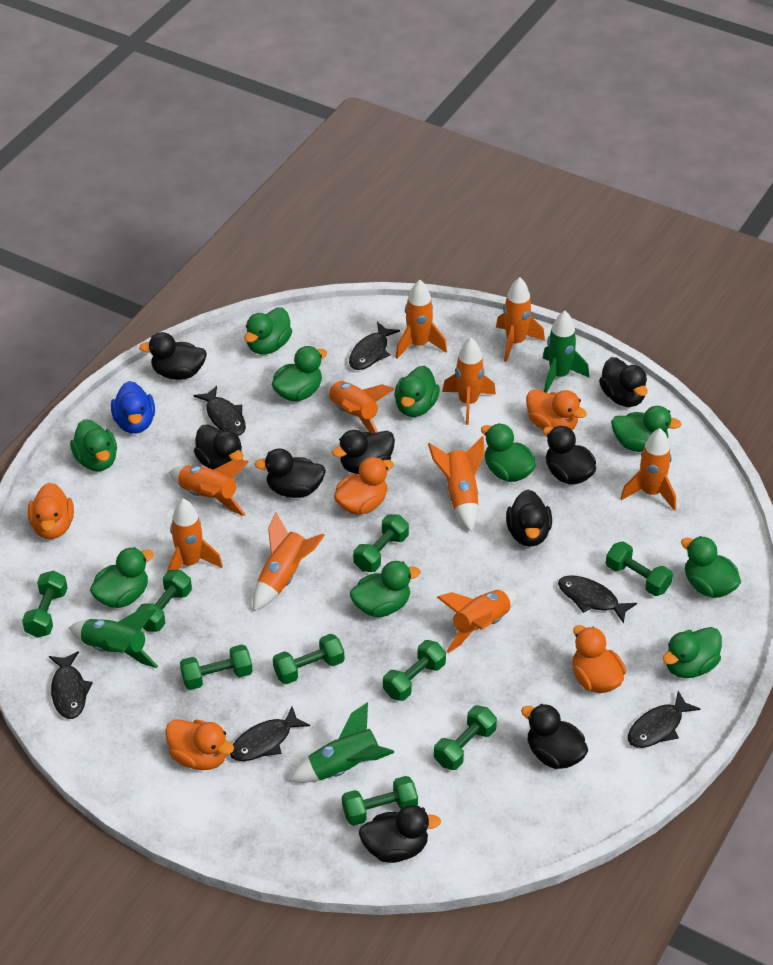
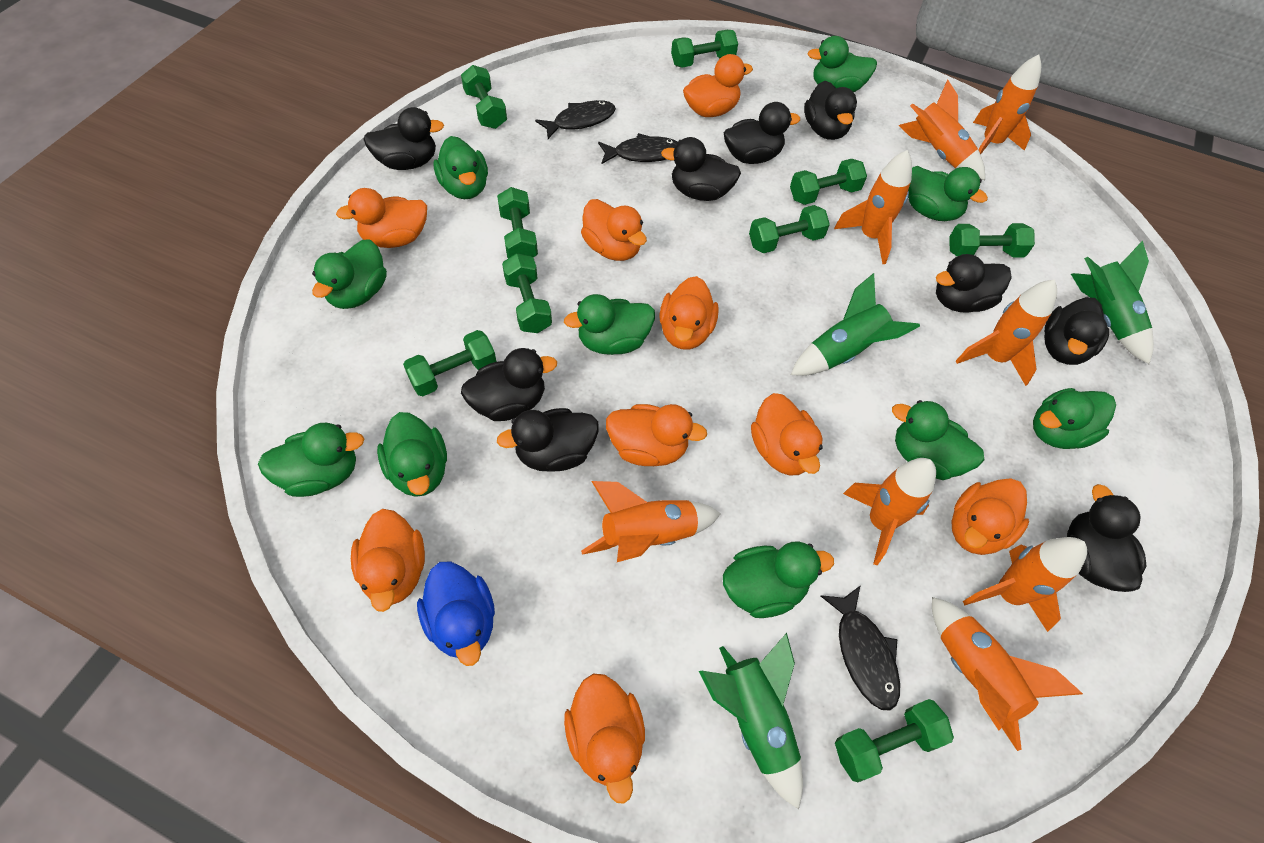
black fish: 6 -> 3
orange duck: 5 -> 9
orange rocket: 10 -> 8

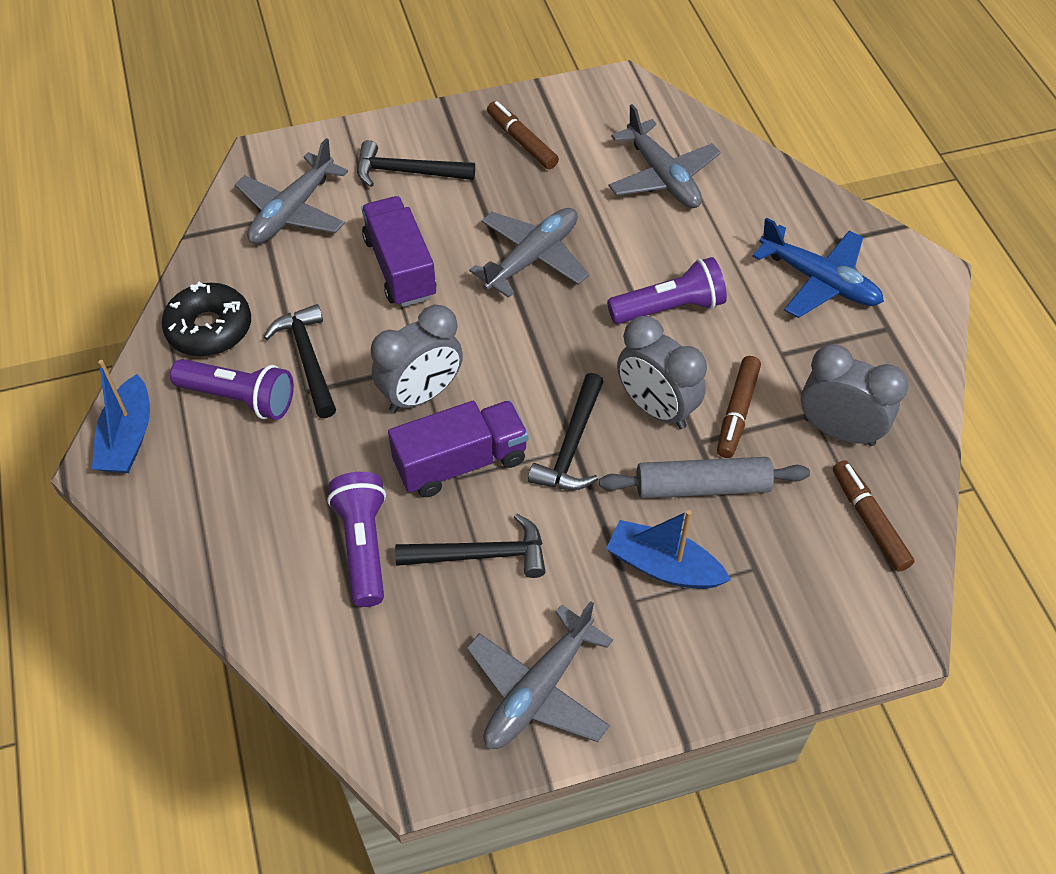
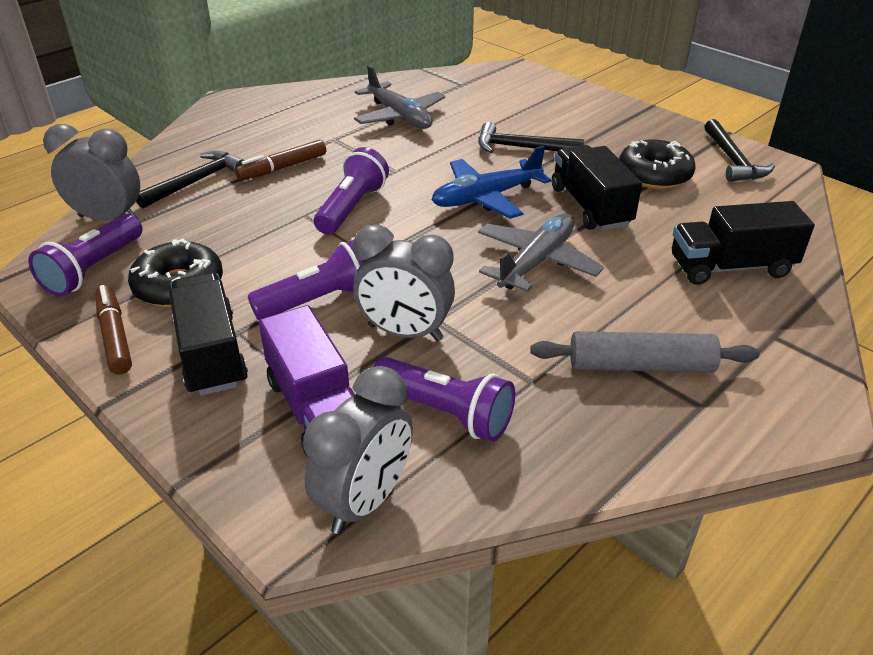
black donut: 1 -> 2
black hammer: 4 -> 3
black truck: 0 -> 3
blue boat: 2 -> 0
brown marker: 3 -> 2
grey plane: 4 -> 2
purple flashlight: 3 -> 4
purple truck: 2 -> 1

_Your goal_.
The lines to copy are those above that contain "black".

_Solved exercise_.
black fish: 6 -> 3
black donut: 1 -> 2
black hammer: 4 -> 3
black truck: 0 -> 3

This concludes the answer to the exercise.